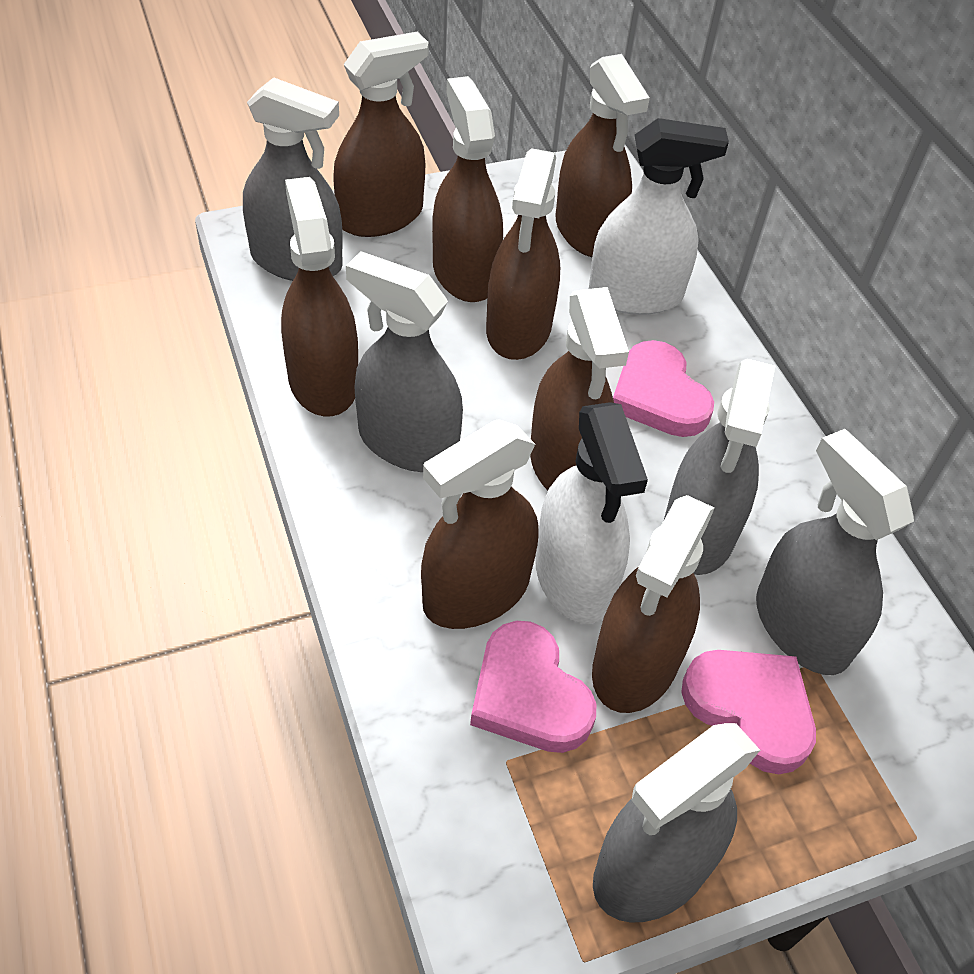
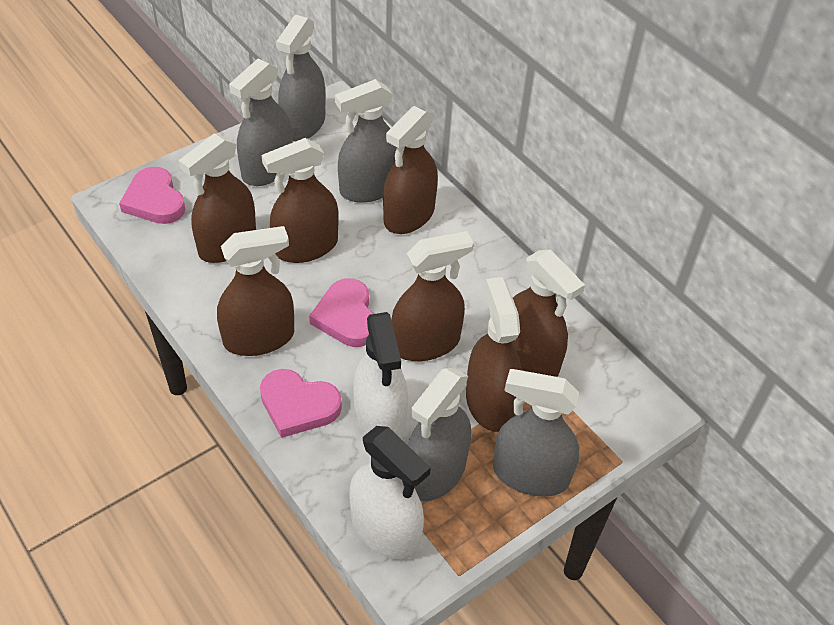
brown spray bottle: 8 -> 7

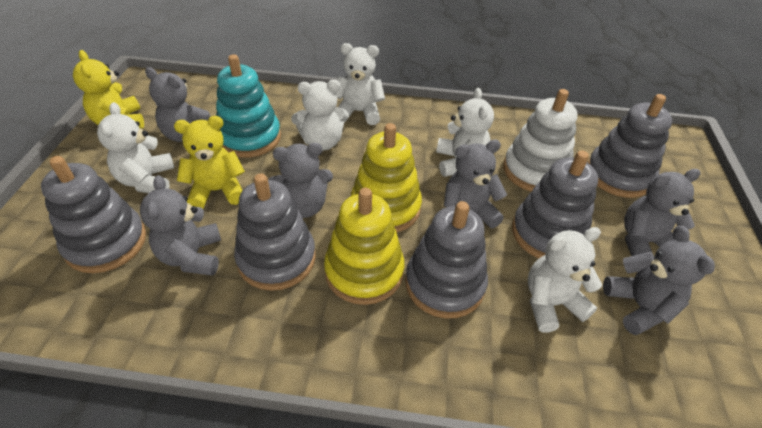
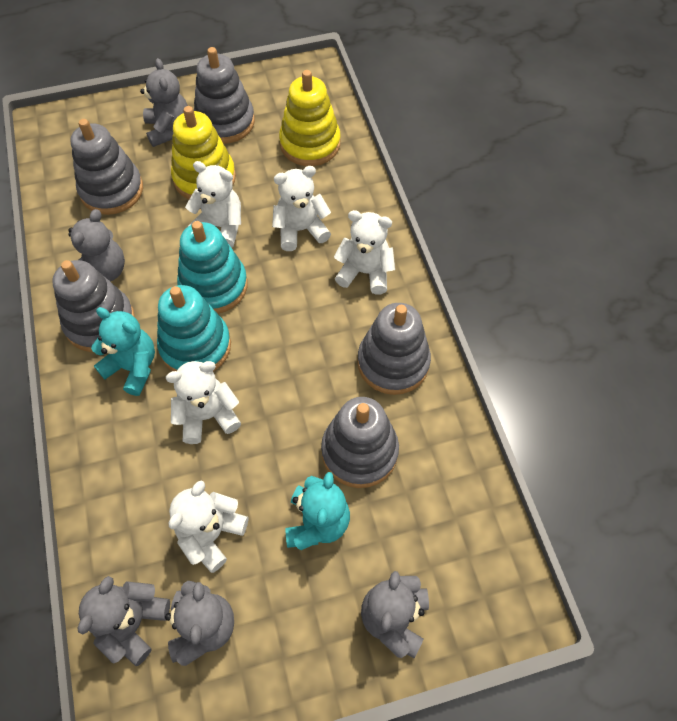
grey teddy bear: 6 -> 5
turquoise stacking toy: 1 -> 2
turquoise teddy bear: 0 -> 2
white stacking toy: 1 -> 0
yellow teddy bear: 2 -> 0

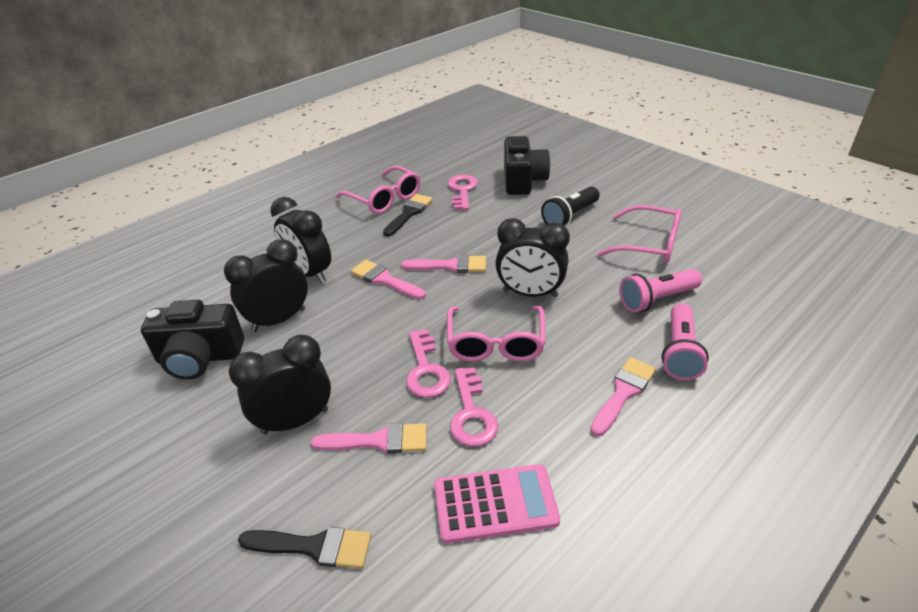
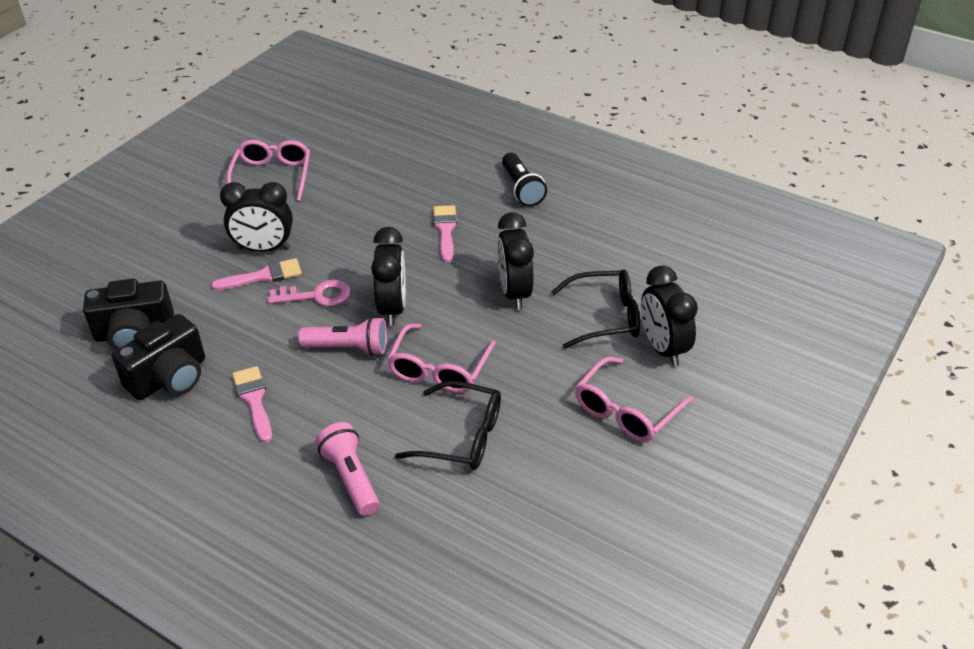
black brush: 2 -> 0
black glasses: 0 -> 2
pink brush: 4 -> 3
pink calculator: 1 -> 0
pink key: 3 -> 1

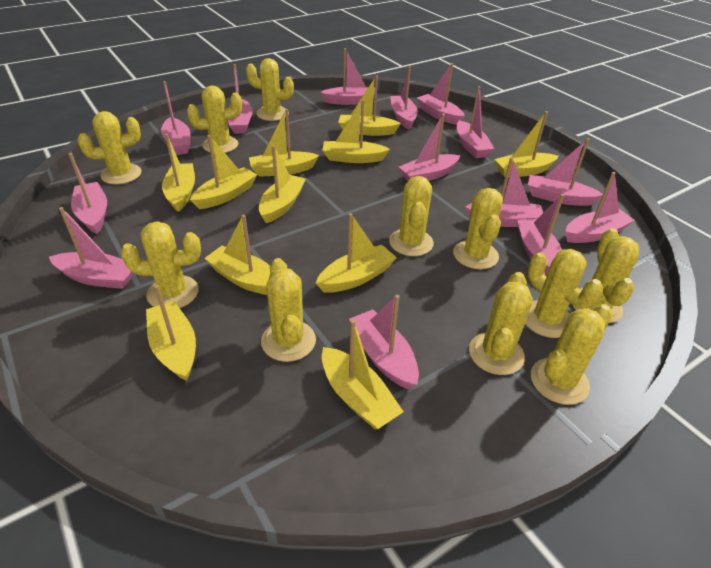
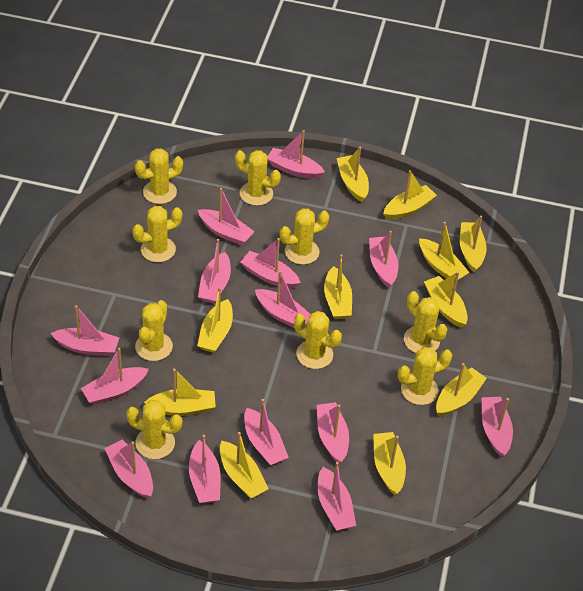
yellow cactus: 11 -> 9

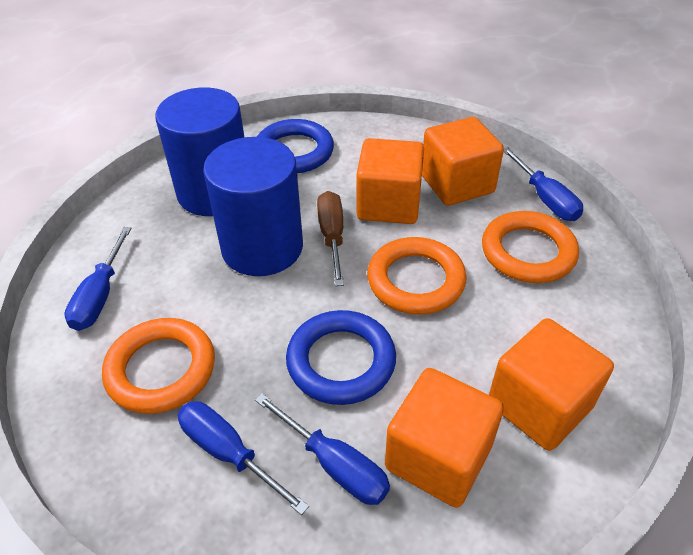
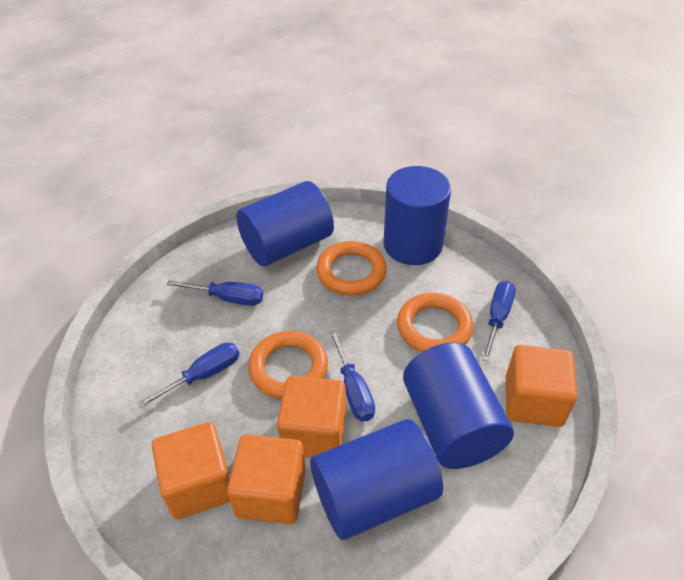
blue cylinder: 2 -> 4
blue ring: 2 -> 0
brown screwdriver: 1 -> 0

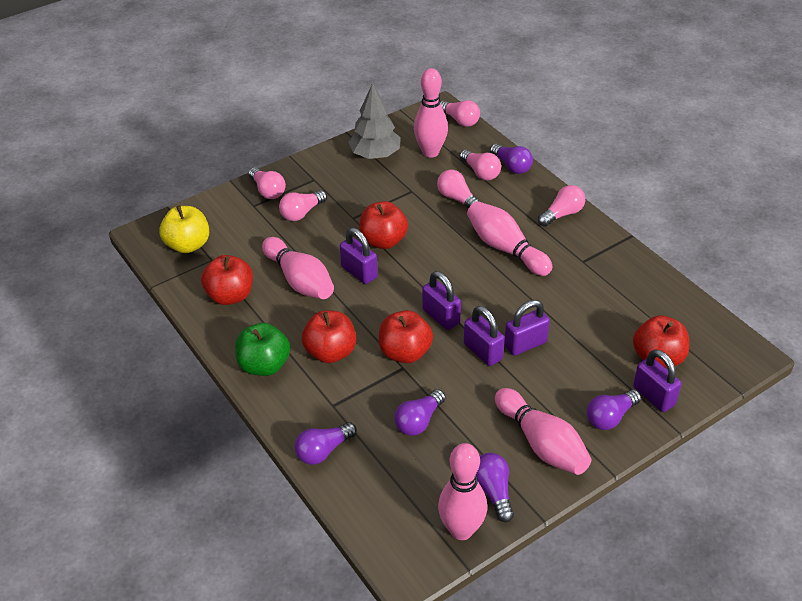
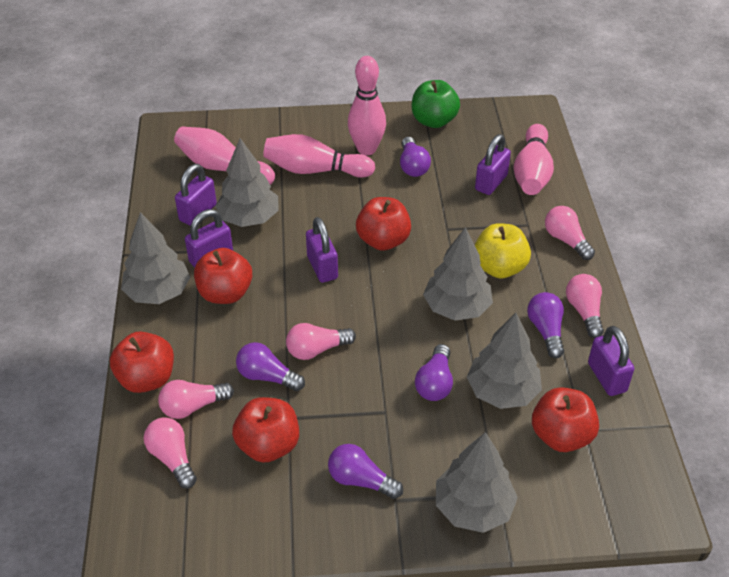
grey tree: 1 -> 5
pink bowling pin: 5 -> 4
pink light bulb: 6 -> 5

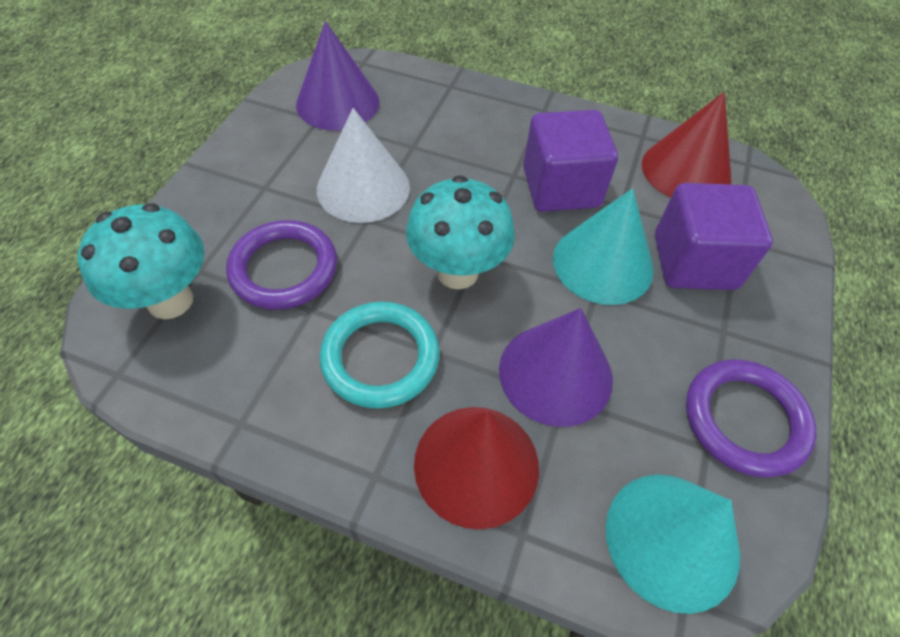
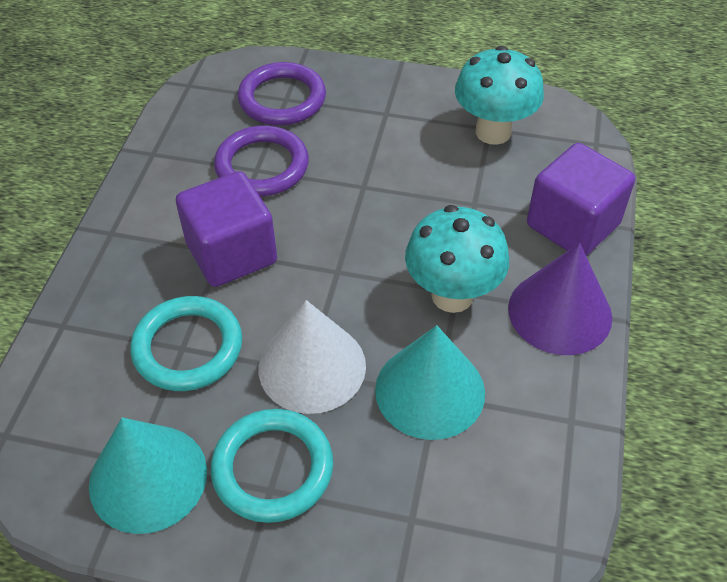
purple cone: 2 -> 1
red cone: 2 -> 0
turquoise ring: 1 -> 2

******

## Work task
Lines from the one containing "turquoise teddy bear: 0 -> 2" through the end of the entries above, both included, are to be written out exactly; no pictures and no other lines.

## Solution to the problem
turquoise teddy bear: 0 -> 2
white stacking toy: 1 -> 0
yellow teddy bear: 2 -> 0

black brush: 2 -> 0
black glasses: 0 -> 2
pink brush: 4 -> 3
pink calculator: 1 -> 0
pink key: 3 -> 1

yellow cactus: 11 -> 9

blue cylinder: 2 -> 4
blue ring: 2 -> 0
brown screwdriver: 1 -> 0

grey tree: 1 -> 5
pink bowling pin: 5 -> 4
pink light bulb: 6 -> 5

purple cone: 2 -> 1
red cone: 2 -> 0
turquoise ring: 1 -> 2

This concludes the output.